§ **THE PROBLEM**
From the line containing "D2: schottky BAT54" down to the line containing "U6 pin G1: GND -> none" in the records below, reproduce every line exactly, ends included, and omit all others.

§ **DATA PROVIDED**
== Segment start ==

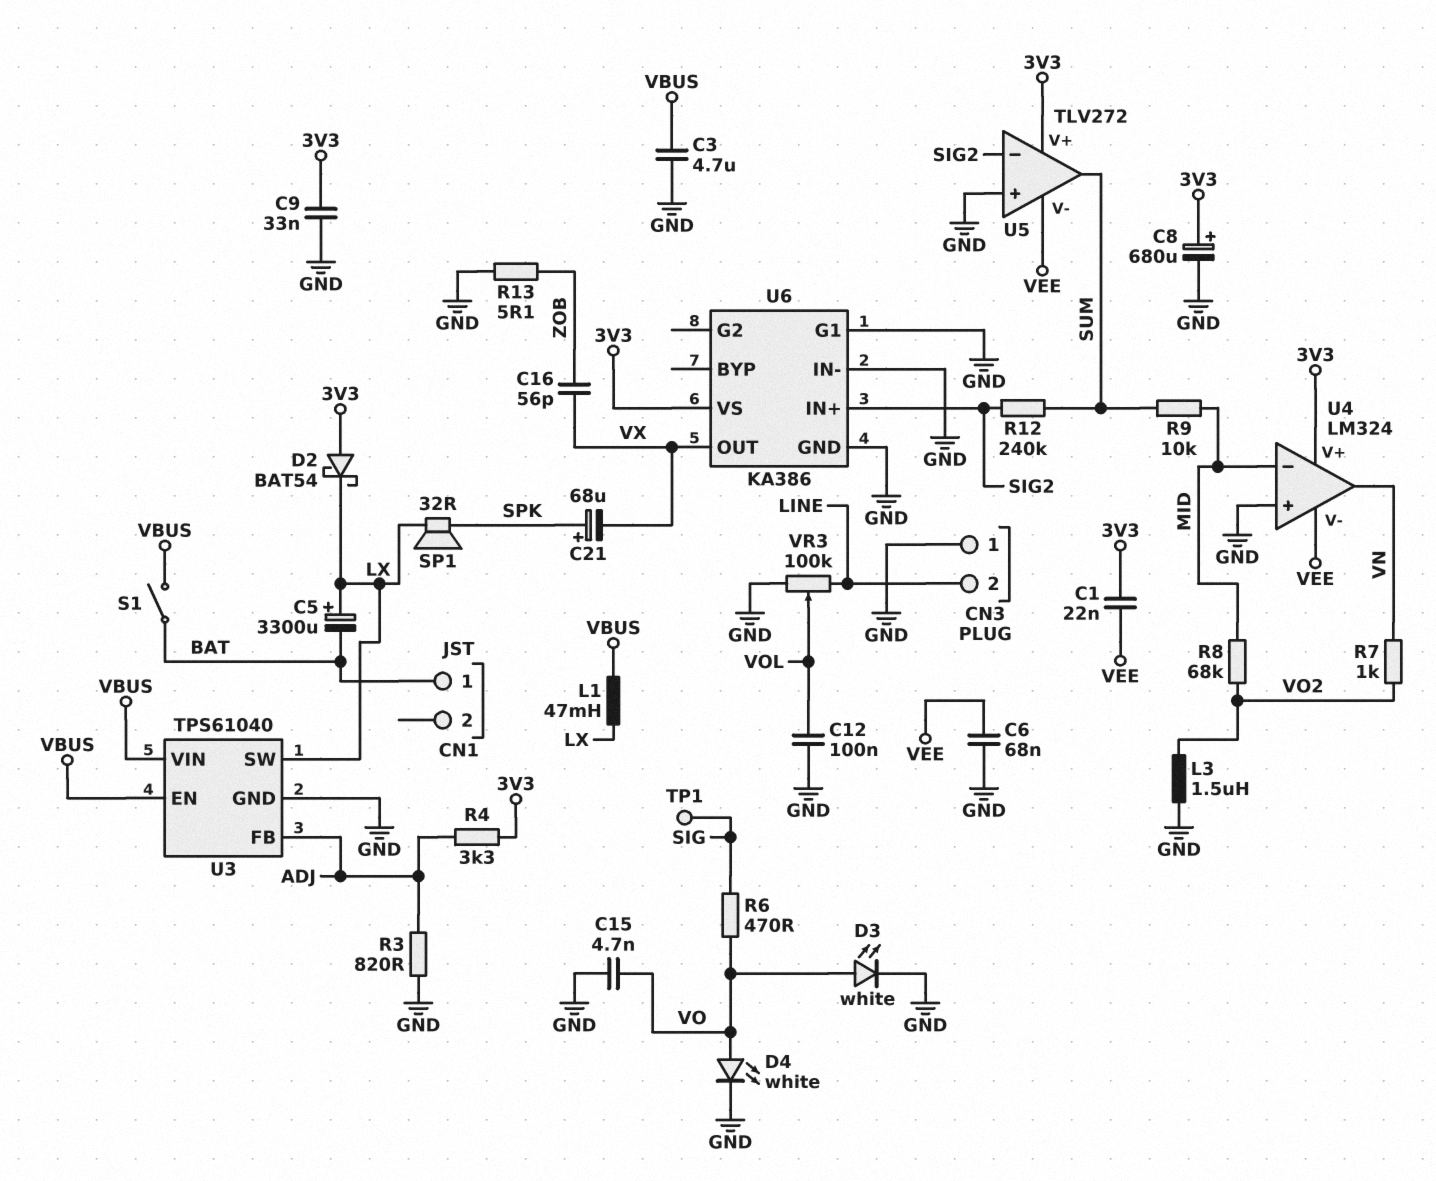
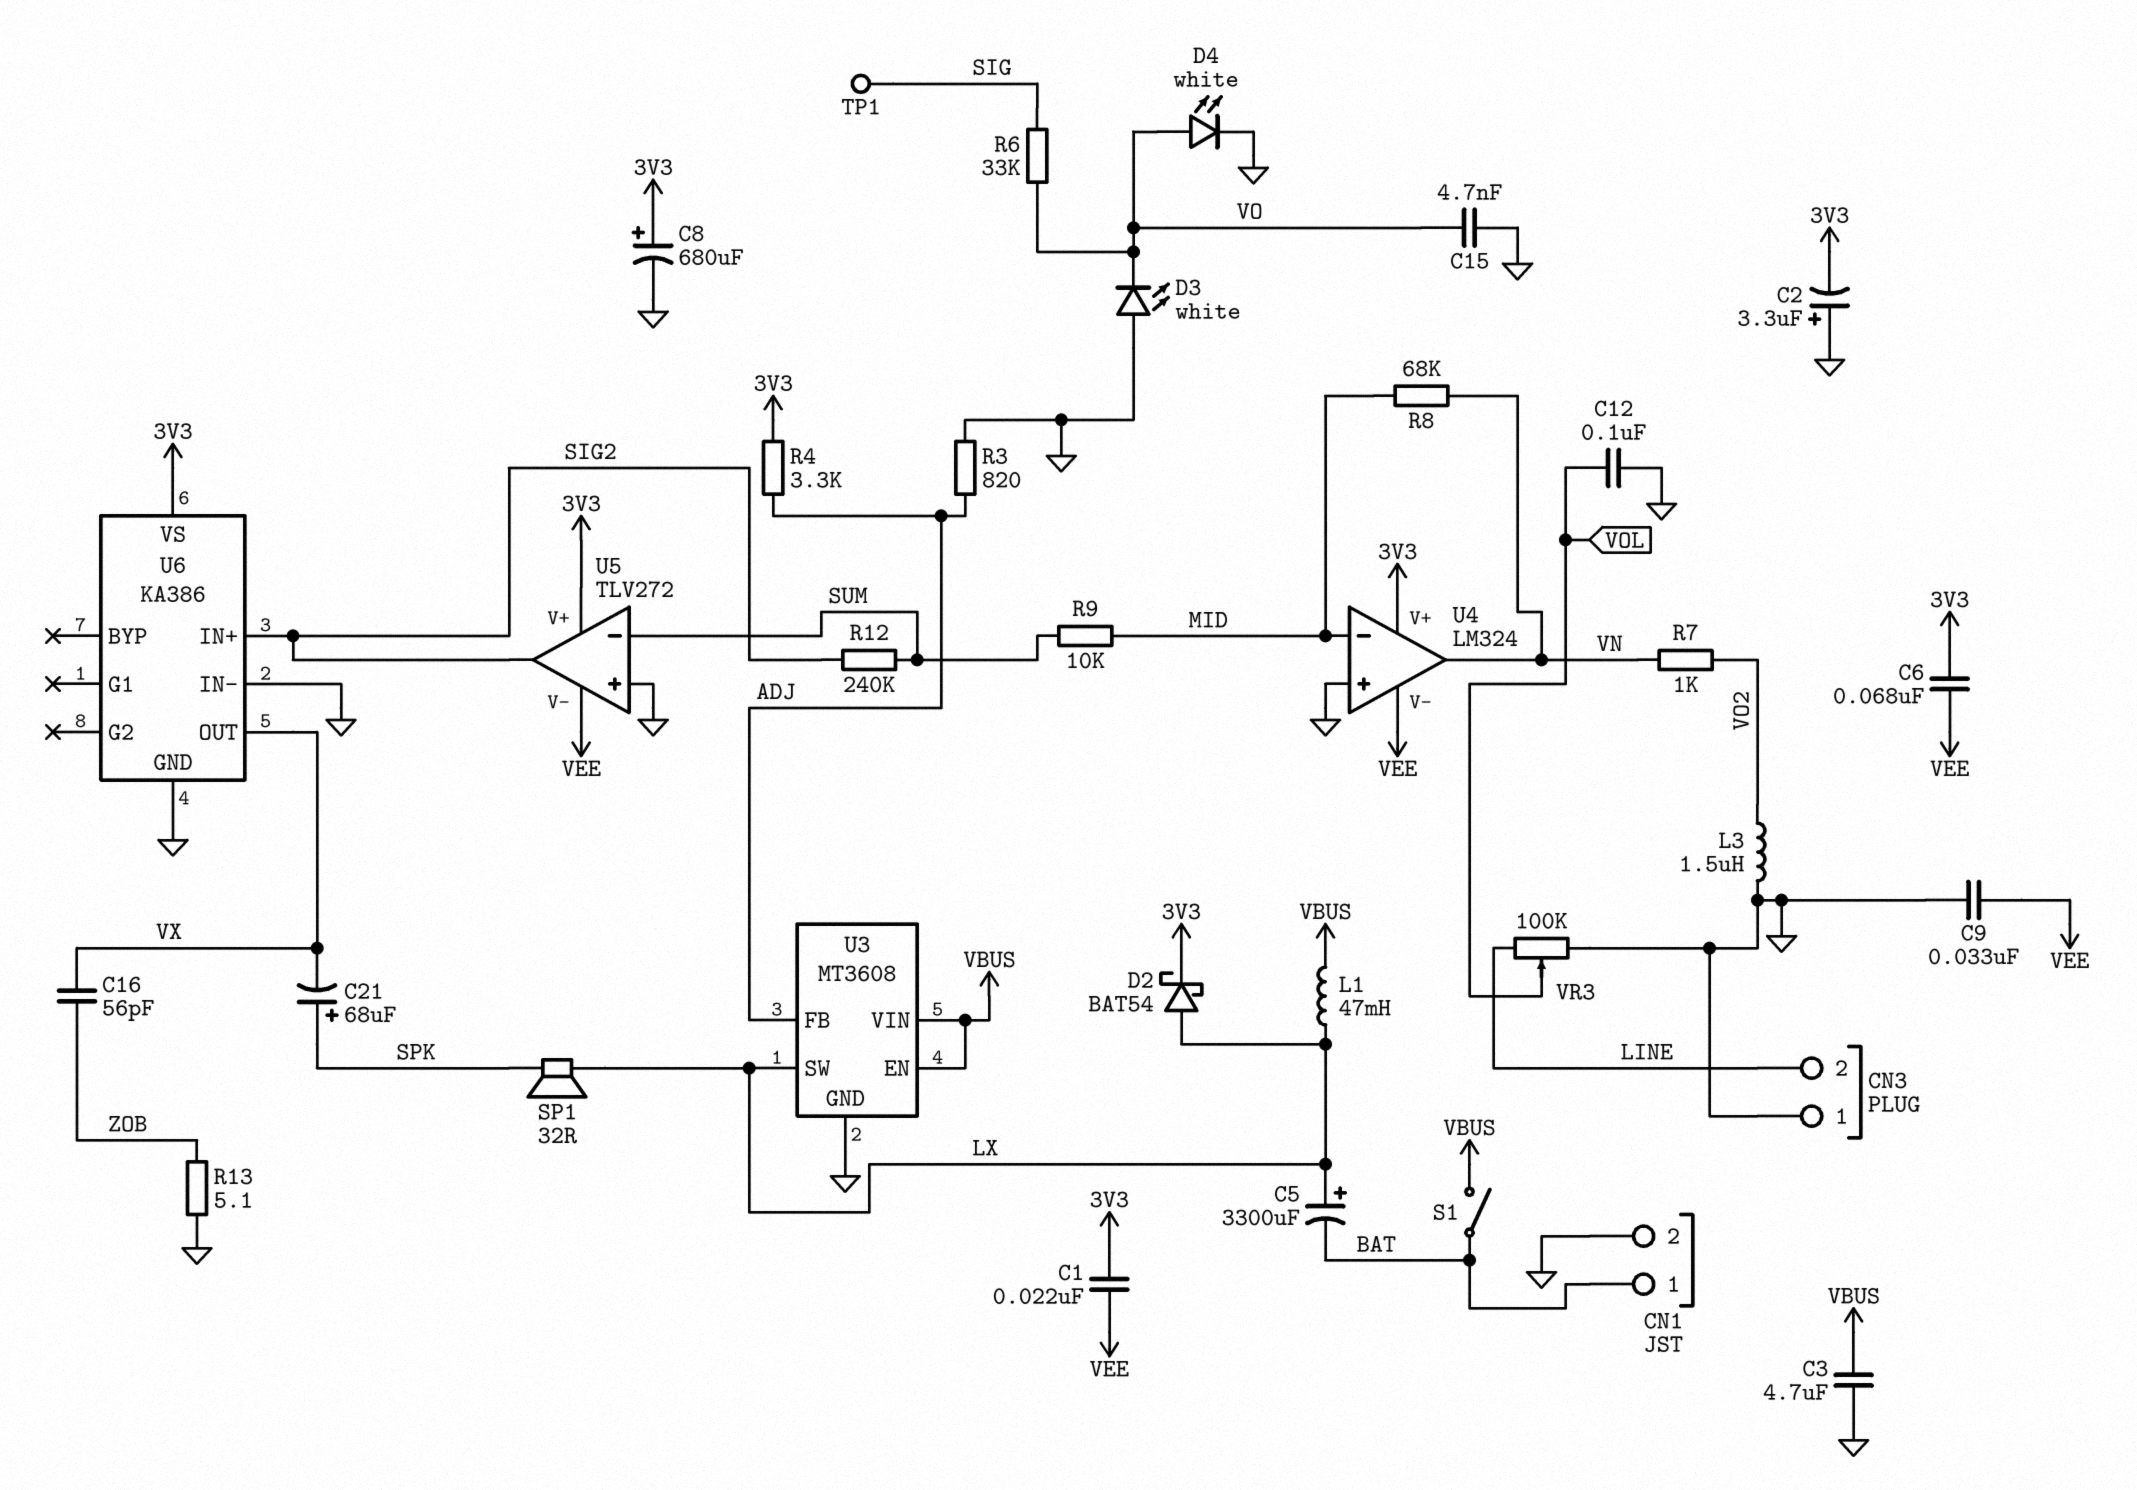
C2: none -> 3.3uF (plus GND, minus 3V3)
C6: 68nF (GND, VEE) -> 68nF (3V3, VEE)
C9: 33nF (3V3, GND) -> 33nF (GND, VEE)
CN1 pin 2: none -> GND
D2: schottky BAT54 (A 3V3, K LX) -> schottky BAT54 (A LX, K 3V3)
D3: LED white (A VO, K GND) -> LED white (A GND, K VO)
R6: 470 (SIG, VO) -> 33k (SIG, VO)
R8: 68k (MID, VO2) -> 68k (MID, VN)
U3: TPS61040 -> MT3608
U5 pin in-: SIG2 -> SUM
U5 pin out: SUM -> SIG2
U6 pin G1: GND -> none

== Segment end ==
== Segment start ==

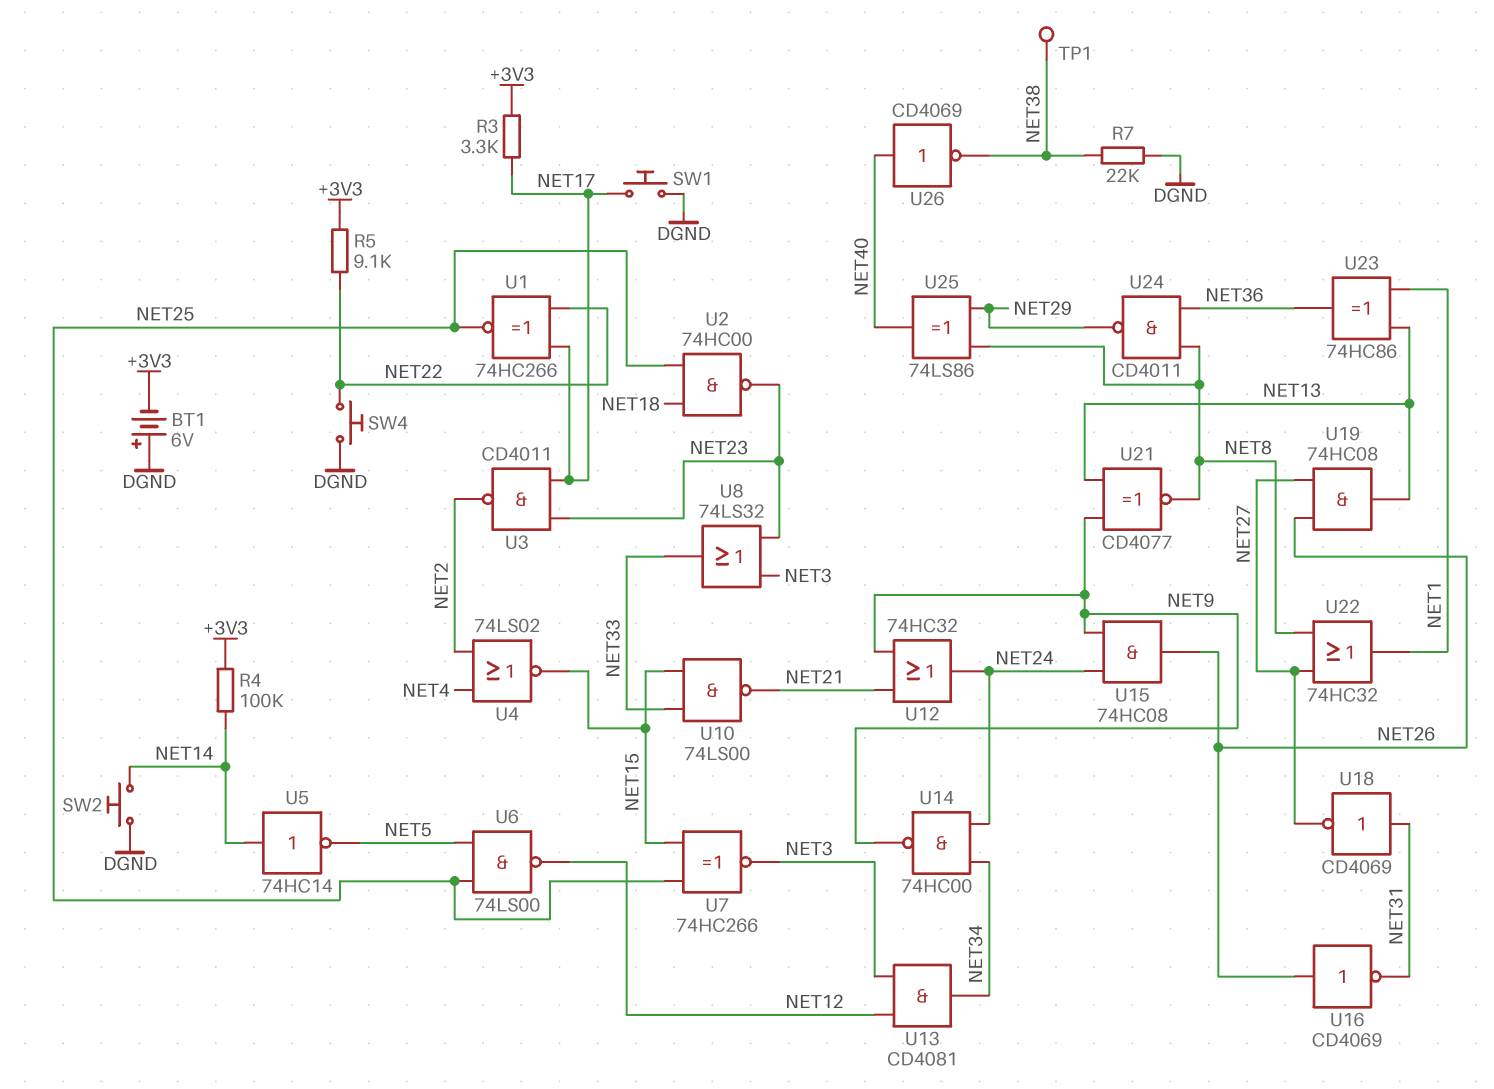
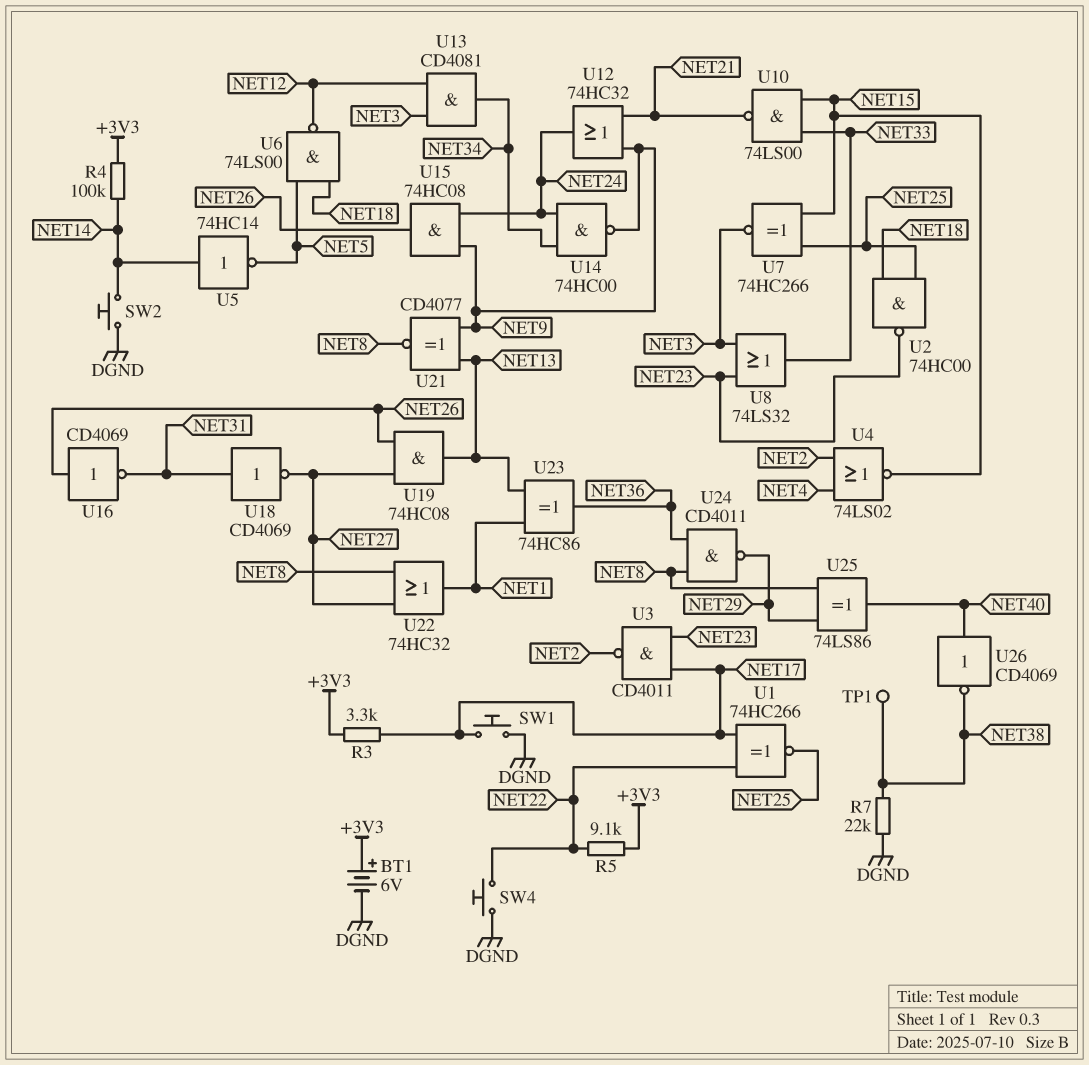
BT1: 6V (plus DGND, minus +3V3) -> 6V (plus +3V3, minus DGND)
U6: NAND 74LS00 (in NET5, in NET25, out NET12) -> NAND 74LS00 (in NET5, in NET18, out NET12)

== Segment end ==

§ **EXERCISE ANSWER**
D2: schottky BAT54 (A 3V3, K LX) -> schottky BAT54 (A LX, K 3V3)
D3: LED white (A VO, K GND) -> LED white (A GND, K VO)
R6: 470 (SIG, VO) -> 33k (SIG, VO)
R8: 68k (MID, VO2) -> 68k (MID, VN)
U3: TPS61040 -> MT3608
U5 pin in-: SIG2 -> SUM
U5 pin out: SUM -> SIG2
U6 pin G1: GND -> none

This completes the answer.